> _DATI MOSTRATI_
☆ ☆ ☆ ☆
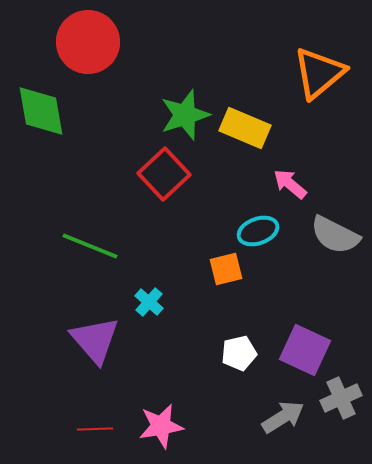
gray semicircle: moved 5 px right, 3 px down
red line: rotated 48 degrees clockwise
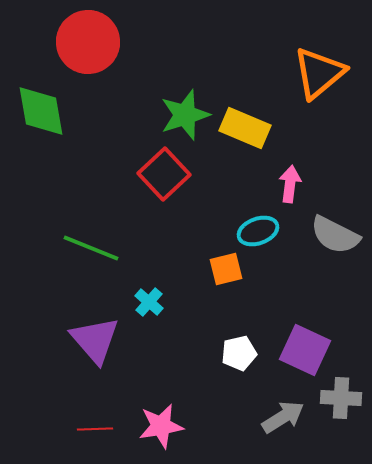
pink arrow: rotated 57 degrees clockwise
green line: moved 1 px right, 2 px down
gray cross: rotated 27 degrees clockwise
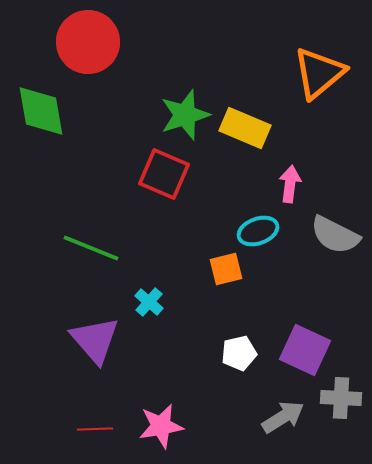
red square: rotated 24 degrees counterclockwise
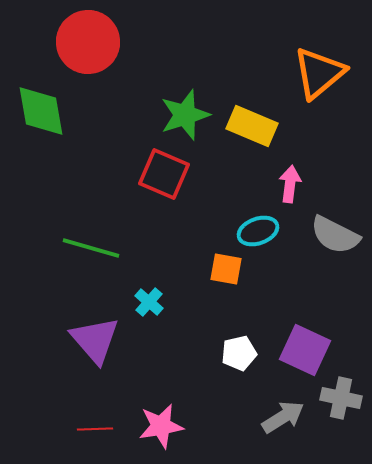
yellow rectangle: moved 7 px right, 2 px up
green line: rotated 6 degrees counterclockwise
orange square: rotated 24 degrees clockwise
gray cross: rotated 9 degrees clockwise
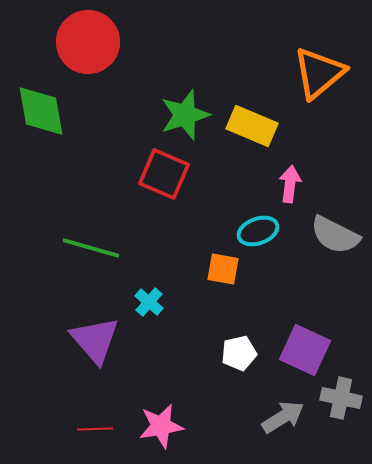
orange square: moved 3 px left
☆ ☆ ☆ ☆
> _OBIETTIVO INDICATO_
Trascrivi fedelmente tutte le voci qui sopra, una riga dopo l'altra, tralasciando le immagini.

> _RISPOSTA COMPLETA_
gray semicircle: moved 5 px right, 3 px down
red line: rotated 48 degrees clockwise
pink arrow: rotated 57 degrees clockwise
green line: moved 1 px right, 2 px down
gray cross: rotated 27 degrees clockwise
red square: rotated 24 degrees counterclockwise
yellow rectangle: moved 7 px right, 2 px up
green line: rotated 6 degrees counterclockwise
orange square: rotated 24 degrees clockwise
gray cross: rotated 9 degrees clockwise
orange square: moved 3 px left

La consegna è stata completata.